> [TASK MATERIAL]
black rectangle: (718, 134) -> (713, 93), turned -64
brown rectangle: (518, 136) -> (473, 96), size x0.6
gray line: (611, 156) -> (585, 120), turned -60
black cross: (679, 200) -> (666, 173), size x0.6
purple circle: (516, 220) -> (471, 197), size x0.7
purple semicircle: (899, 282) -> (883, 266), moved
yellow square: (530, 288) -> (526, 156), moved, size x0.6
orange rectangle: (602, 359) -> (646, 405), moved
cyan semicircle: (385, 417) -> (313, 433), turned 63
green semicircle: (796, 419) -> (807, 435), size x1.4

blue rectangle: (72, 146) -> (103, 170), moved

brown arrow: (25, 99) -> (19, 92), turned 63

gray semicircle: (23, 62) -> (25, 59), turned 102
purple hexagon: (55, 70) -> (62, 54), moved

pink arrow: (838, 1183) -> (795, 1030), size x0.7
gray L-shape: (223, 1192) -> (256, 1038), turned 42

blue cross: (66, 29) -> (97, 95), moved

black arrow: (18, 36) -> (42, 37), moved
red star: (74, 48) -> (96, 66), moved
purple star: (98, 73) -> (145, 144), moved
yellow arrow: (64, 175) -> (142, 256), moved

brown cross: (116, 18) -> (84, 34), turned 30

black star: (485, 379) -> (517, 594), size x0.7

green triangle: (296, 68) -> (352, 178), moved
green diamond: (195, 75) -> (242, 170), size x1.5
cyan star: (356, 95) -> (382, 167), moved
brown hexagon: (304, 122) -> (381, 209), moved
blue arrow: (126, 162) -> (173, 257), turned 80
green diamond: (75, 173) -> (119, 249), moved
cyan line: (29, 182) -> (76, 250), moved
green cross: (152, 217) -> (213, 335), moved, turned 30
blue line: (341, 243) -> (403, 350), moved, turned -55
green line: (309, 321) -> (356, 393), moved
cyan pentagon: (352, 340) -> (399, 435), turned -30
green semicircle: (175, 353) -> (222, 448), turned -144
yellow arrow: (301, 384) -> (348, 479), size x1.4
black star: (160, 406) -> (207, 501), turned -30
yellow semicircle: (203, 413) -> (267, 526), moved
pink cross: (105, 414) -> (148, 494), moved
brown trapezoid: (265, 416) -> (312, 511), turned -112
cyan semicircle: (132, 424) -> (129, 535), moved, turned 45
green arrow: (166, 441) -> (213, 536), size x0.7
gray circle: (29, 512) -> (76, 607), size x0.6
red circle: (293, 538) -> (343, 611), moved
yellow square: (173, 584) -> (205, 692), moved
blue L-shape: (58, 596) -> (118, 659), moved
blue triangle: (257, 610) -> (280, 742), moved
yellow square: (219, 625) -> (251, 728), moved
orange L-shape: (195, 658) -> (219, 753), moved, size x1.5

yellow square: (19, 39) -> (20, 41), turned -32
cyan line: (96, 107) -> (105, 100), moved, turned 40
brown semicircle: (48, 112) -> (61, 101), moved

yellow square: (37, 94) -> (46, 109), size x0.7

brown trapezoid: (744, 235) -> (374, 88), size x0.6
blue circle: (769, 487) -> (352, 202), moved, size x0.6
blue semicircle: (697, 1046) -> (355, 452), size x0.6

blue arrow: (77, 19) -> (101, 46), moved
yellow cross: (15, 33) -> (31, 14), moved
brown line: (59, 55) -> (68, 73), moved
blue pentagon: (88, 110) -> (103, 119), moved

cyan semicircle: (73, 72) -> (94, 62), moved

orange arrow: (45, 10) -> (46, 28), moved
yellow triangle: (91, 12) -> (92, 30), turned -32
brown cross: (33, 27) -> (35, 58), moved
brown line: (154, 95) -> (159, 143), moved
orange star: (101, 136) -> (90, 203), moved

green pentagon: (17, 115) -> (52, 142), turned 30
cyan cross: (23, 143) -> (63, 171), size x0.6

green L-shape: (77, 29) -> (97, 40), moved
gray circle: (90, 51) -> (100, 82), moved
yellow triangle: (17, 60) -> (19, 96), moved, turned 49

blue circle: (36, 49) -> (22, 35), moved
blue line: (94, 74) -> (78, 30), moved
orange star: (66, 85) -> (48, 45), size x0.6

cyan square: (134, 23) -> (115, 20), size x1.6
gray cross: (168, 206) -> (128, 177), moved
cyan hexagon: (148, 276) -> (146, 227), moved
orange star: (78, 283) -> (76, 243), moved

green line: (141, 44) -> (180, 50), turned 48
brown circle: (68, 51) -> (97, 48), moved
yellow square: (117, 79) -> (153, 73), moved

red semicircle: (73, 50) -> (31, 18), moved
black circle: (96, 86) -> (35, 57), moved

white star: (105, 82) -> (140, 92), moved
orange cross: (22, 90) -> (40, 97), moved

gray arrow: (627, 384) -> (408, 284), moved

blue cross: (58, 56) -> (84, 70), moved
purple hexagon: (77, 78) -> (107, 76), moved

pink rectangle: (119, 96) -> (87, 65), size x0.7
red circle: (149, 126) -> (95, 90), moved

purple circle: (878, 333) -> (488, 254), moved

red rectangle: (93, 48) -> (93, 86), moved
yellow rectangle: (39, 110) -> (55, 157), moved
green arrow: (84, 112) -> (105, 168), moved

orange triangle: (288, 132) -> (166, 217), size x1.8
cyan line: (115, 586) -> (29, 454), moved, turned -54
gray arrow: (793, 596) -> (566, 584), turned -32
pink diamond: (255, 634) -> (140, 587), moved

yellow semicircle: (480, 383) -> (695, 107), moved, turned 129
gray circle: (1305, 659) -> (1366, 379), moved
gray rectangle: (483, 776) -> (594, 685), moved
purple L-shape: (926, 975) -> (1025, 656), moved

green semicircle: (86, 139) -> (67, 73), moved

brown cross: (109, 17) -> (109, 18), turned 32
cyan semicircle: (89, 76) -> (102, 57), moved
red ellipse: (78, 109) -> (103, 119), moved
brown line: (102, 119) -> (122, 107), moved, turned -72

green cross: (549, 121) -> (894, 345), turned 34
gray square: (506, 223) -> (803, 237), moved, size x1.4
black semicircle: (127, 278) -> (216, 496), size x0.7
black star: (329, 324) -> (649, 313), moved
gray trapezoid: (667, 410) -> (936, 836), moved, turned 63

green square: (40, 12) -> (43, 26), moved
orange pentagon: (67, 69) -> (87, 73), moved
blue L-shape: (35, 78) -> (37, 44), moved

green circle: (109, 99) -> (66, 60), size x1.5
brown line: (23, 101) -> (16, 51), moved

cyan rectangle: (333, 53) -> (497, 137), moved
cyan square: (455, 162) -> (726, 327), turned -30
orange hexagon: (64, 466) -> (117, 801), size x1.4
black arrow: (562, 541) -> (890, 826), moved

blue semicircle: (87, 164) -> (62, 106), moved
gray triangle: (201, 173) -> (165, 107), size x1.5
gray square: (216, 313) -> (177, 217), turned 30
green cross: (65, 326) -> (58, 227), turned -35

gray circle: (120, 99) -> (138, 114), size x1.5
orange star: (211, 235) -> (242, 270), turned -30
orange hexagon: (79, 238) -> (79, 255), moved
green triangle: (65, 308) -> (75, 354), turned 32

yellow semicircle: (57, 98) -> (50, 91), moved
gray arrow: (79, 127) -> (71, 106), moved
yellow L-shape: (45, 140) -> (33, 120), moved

> [TASK BRIEF]
Only one part of the material above is to be transcribed, namely the lines starting with the line that has "cyan line: (115, 586)" and going on through the line that has "brown cross: (109, 17)", exactly as they stand.

> [TASK SOLUTION]
cyan line: (115, 586) -> (29, 454), moved, turned -54
gray arrow: (793, 596) -> (566, 584), turned -32
pink diamond: (255, 634) -> (140, 587), moved

yellow semicircle: (480, 383) -> (695, 107), moved, turned 129
gray circle: (1305, 659) -> (1366, 379), moved
gray rectangle: (483, 776) -> (594, 685), moved
purple L-shape: (926, 975) -> (1025, 656), moved

green semicircle: (86, 139) -> (67, 73), moved

brown cross: (109, 17) -> (109, 18), turned 32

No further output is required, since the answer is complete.